* Exercise goal:
Each record is to be copied exactly, with its pictures left behind.

* Collected data entries:
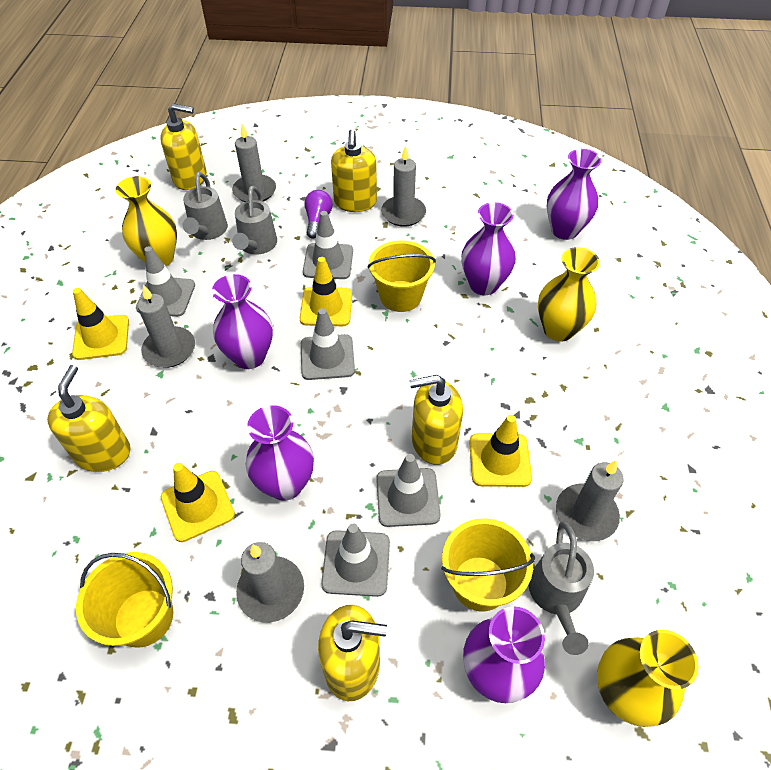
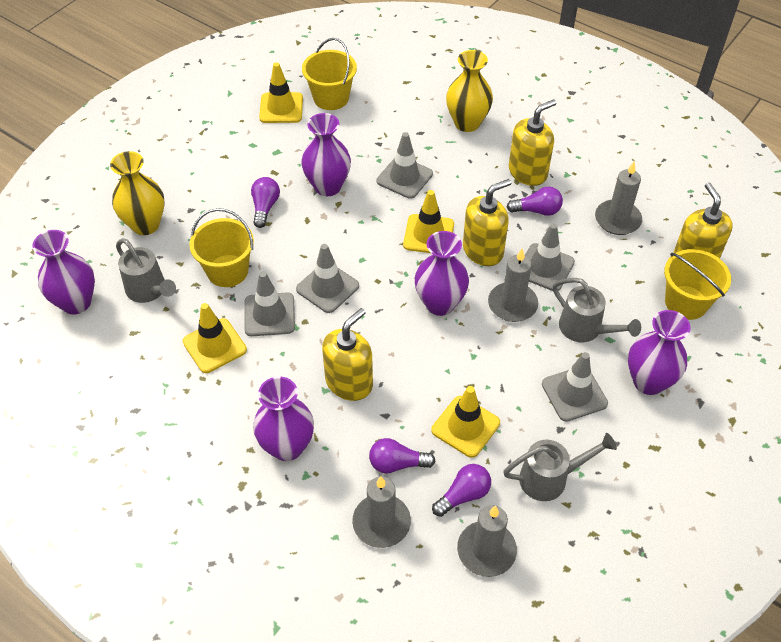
grey candle: 5 -> 4
purple light bulb: 1 -> 4
yellow soap dispenser: 5 -> 4
yellow vase: 3 -> 2

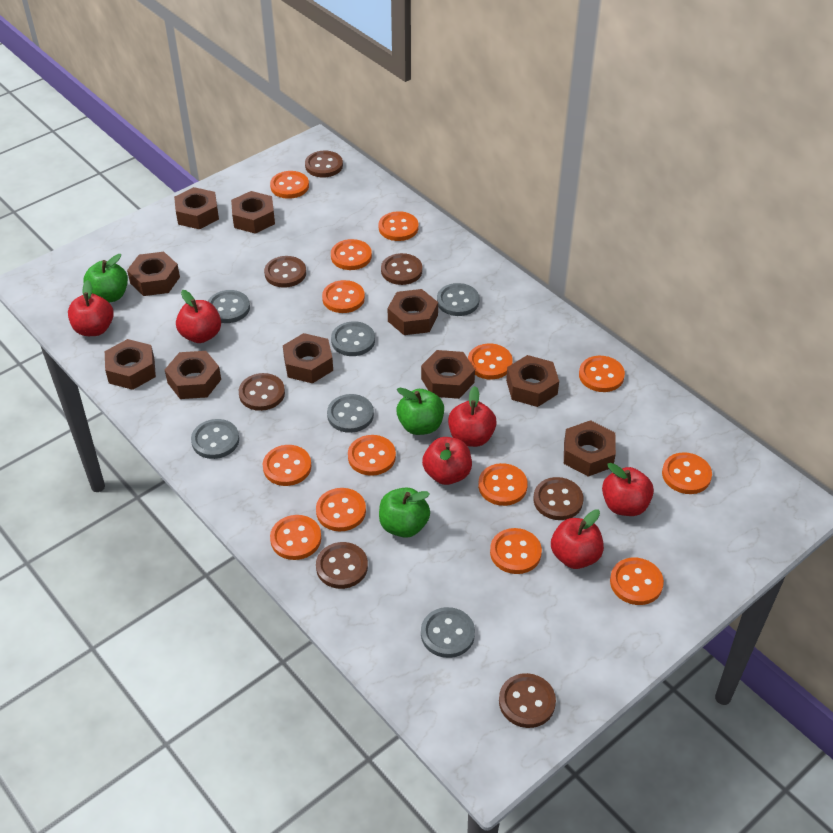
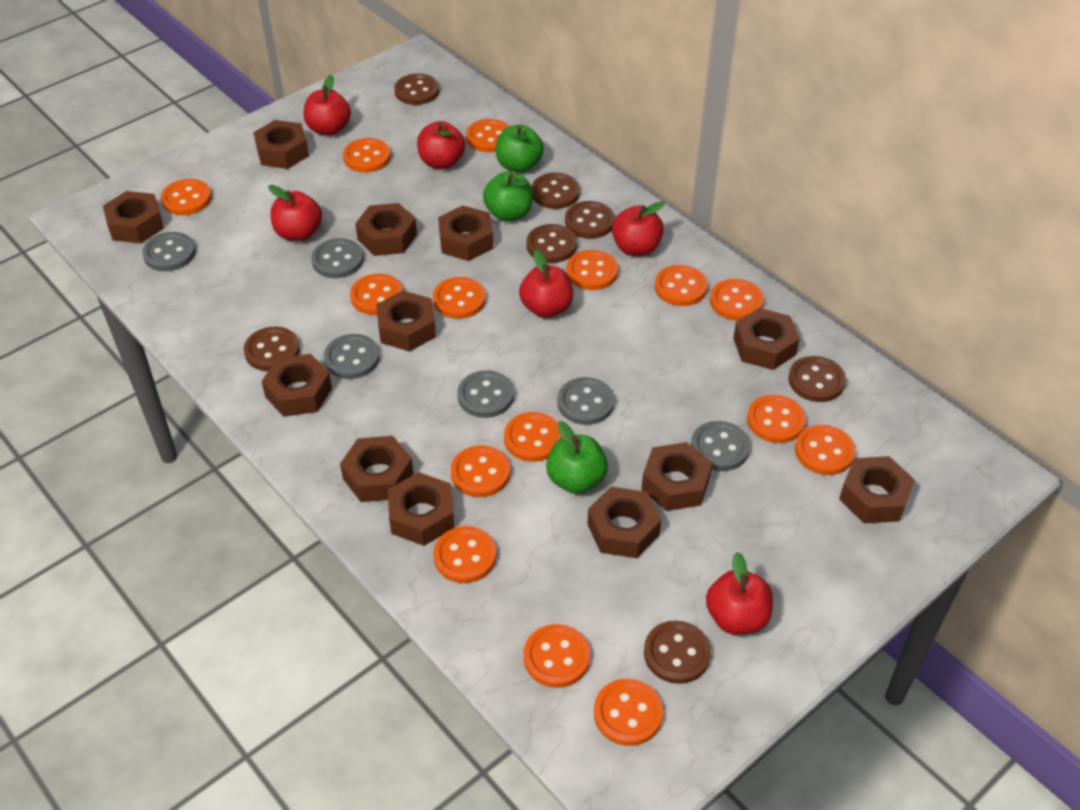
brown nut: 10 -> 12
orange button: 14 -> 15

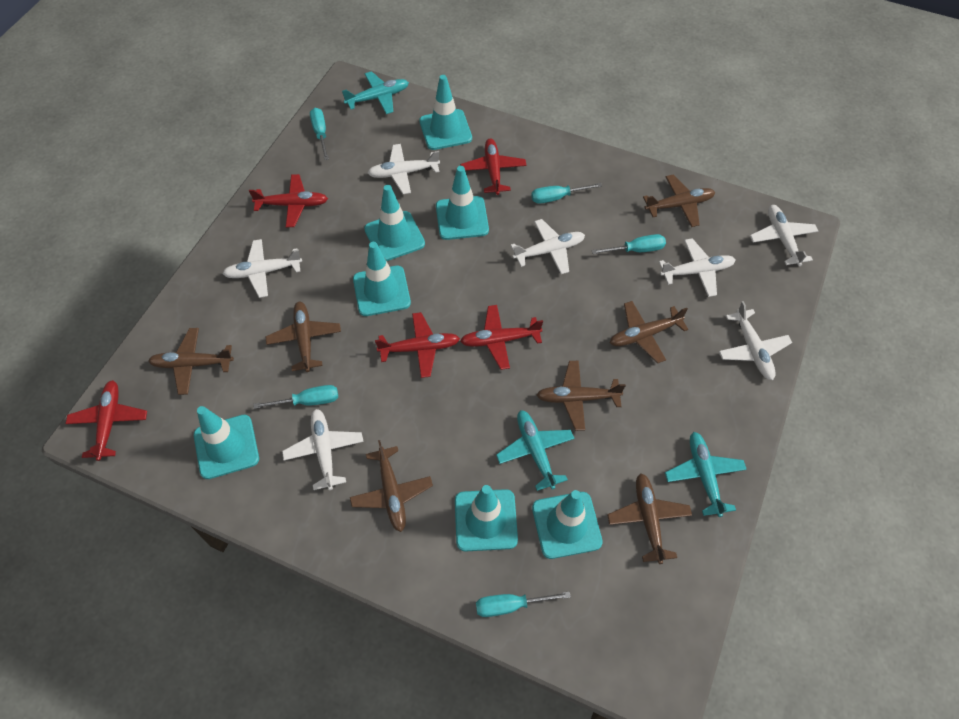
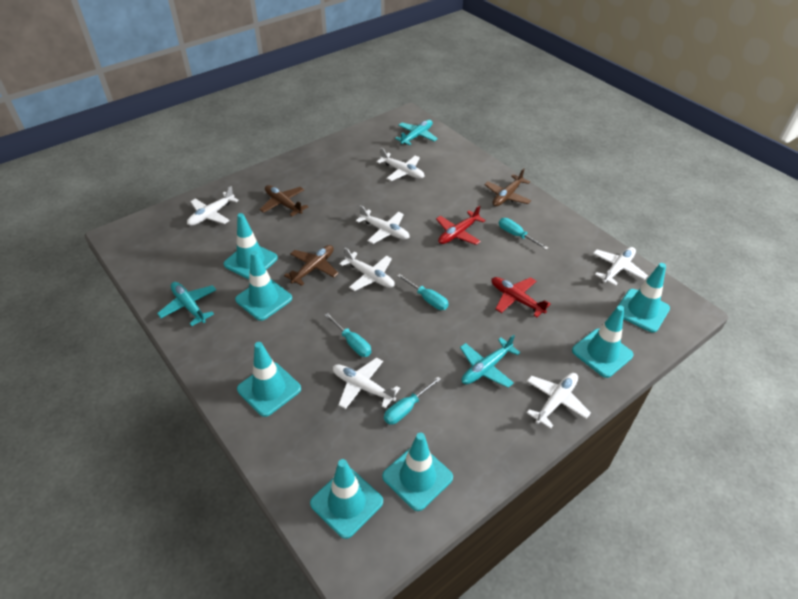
brown plane: 7 -> 3
red plane: 5 -> 2
turquoise screwdriver: 5 -> 4

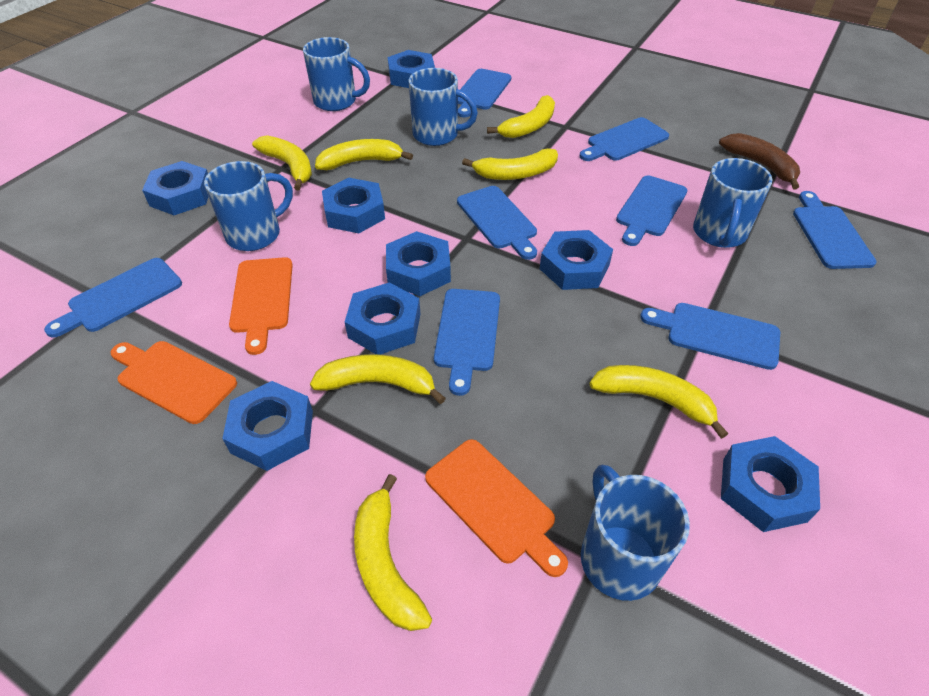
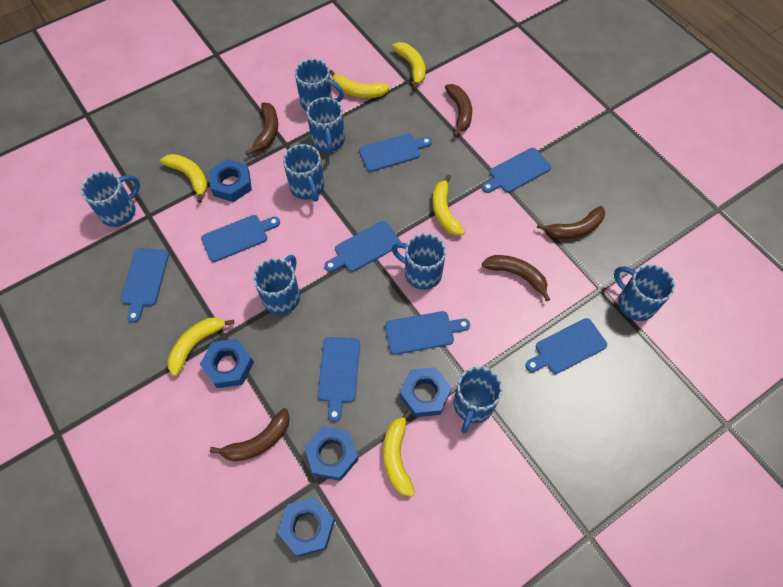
blue mug: 5 -> 8
blue nut: 8 -> 5
brown banana: 1 -> 5
orange cutting board: 3 -> 0
yellow banana: 7 -> 6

* Answer to the problem:
grey candle: 5 -> 4
purple light bulb: 1 -> 4
yellow soap dispenser: 5 -> 4
yellow vase: 3 -> 2

brown nut: 10 -> 12
orange button: 14 -> 15

brown plane: 7 -> 3
red plane: 5 -> 2
turquoise screwdriver: 5 -> 4

blue mug: 5 -> 8
blue nut: 8 -> 5
brown banana: 1 -> 5
orange cutting board: 3 -> 0
yellow banana: 7 -> 6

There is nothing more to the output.